#### COLLECTED MATERIAL
*** Begin section ***
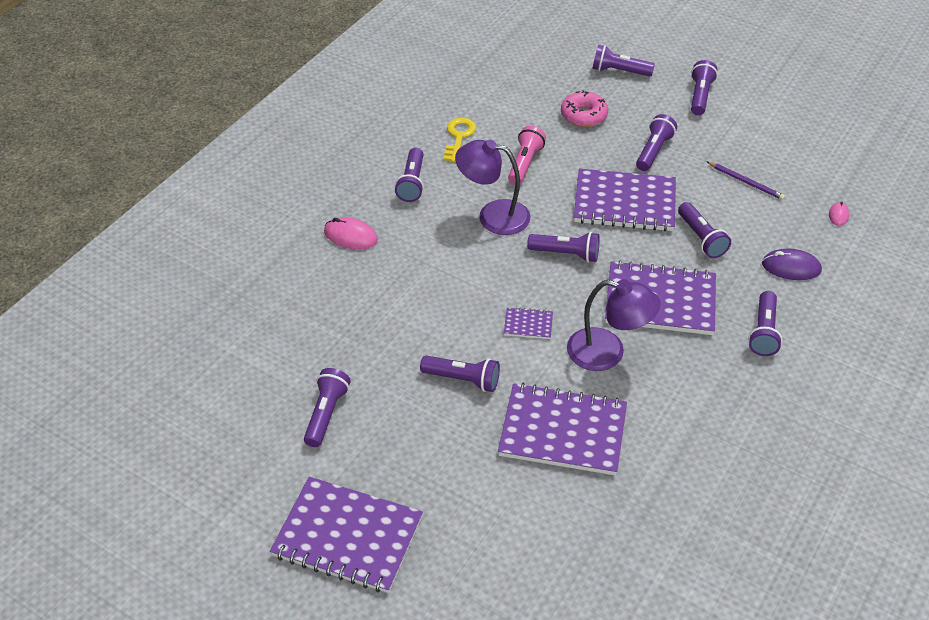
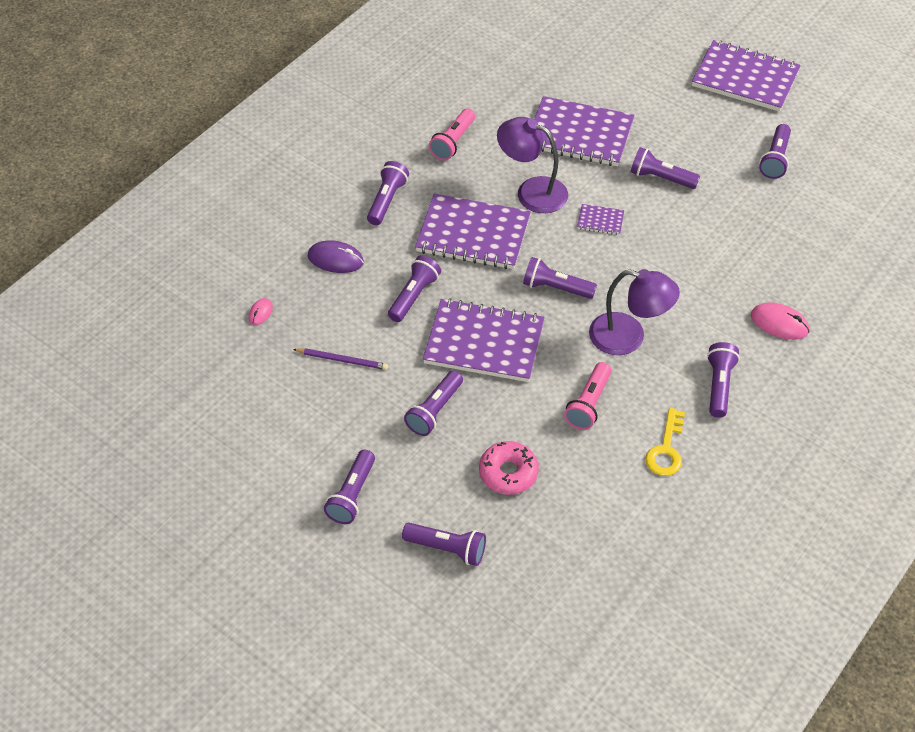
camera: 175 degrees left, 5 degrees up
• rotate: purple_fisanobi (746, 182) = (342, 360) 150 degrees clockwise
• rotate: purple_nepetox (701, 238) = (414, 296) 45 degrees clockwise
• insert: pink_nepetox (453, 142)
*** End section ***
#### WHAT YOU HAVE TO DO
Restate the data above word for word, omitting every picture.

#### OUTPUT
camera: 175 degrees left, 5 degrees up
• rotate: purple_fisanobi (746, 182) = (342, 360) 150 degrees clockwise
• rotate: purple_nepetox (701, 238) = (414, 296) 45 degrees clockwise
• insert: pink_nepetox (453, 142)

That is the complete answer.